───── DATASET
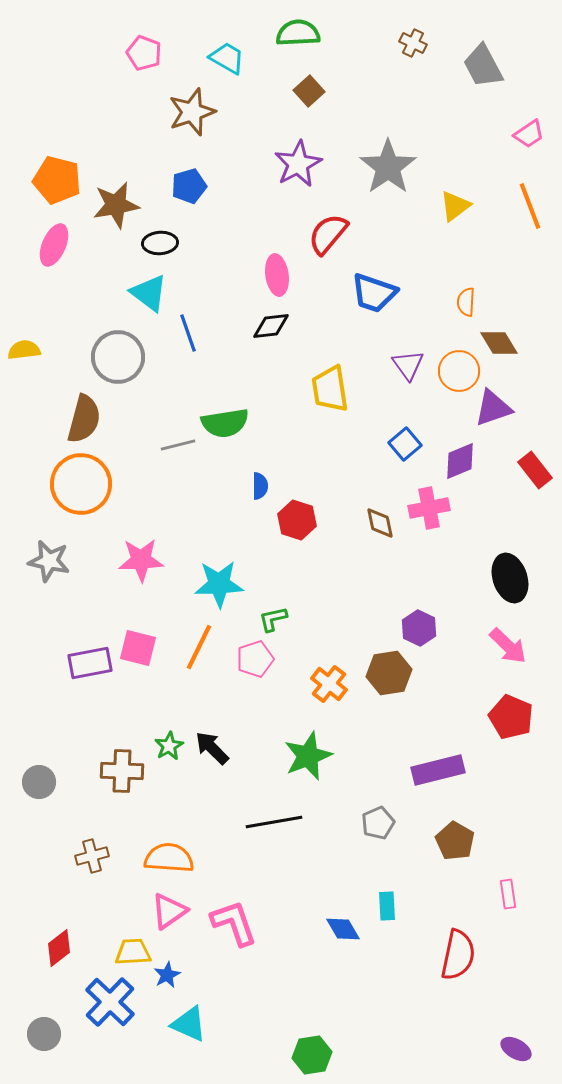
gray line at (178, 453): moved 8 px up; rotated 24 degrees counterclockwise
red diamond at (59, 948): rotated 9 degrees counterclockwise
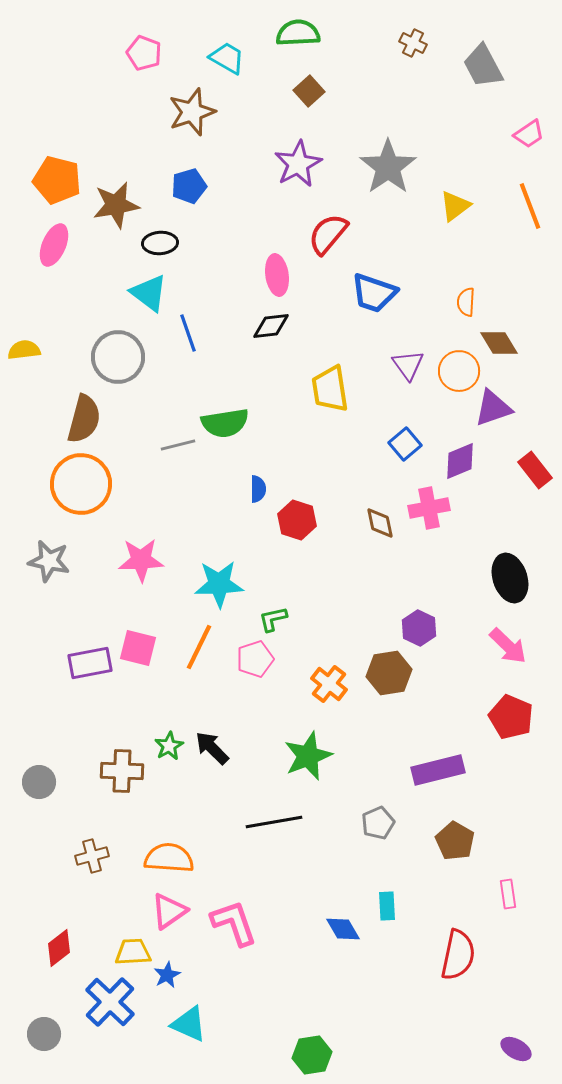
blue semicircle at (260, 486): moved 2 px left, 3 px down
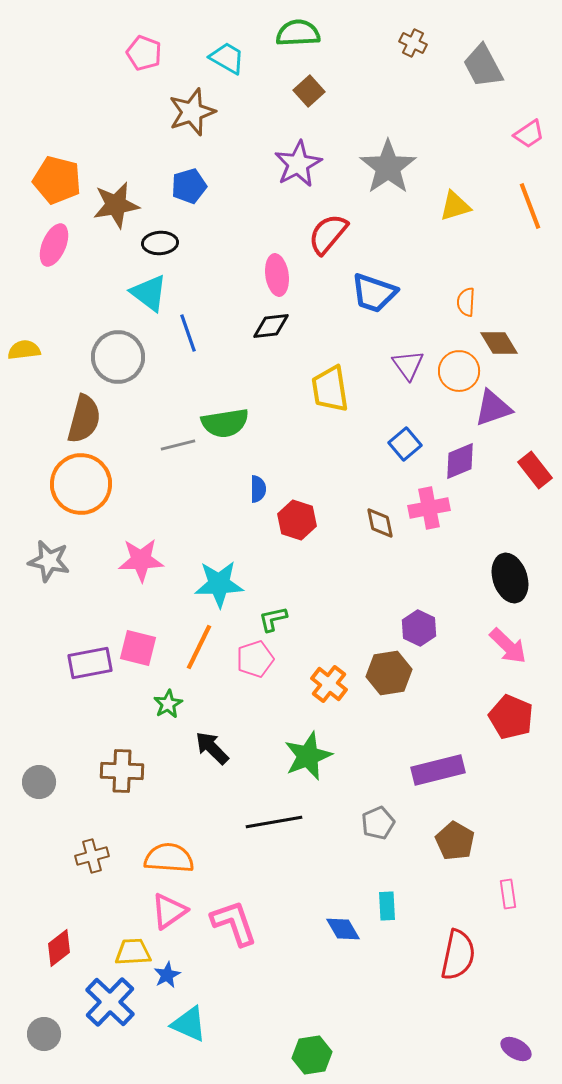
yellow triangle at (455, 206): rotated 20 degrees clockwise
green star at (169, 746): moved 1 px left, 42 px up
──────────
_DO THIS_
Can you arrange the lines above as a numbered list, skipping any blank lines and leaving the pictures out of your answer?

_SOLUTION TO THE EXERCISE_
1. gray line at (178, 453): moved 8 px up; rotated 24 degrees counterclockwise
2. red diamond at (59, 948): rotated 9 degrees counterclockwise
3. blue semicircle at (260, 486): moved 2 px left, 3 px down
4. yellow triangle at (455, 206): rotated 20 degrees clockwise
5. green star at (169, 746): moved 1 px left, 42 px up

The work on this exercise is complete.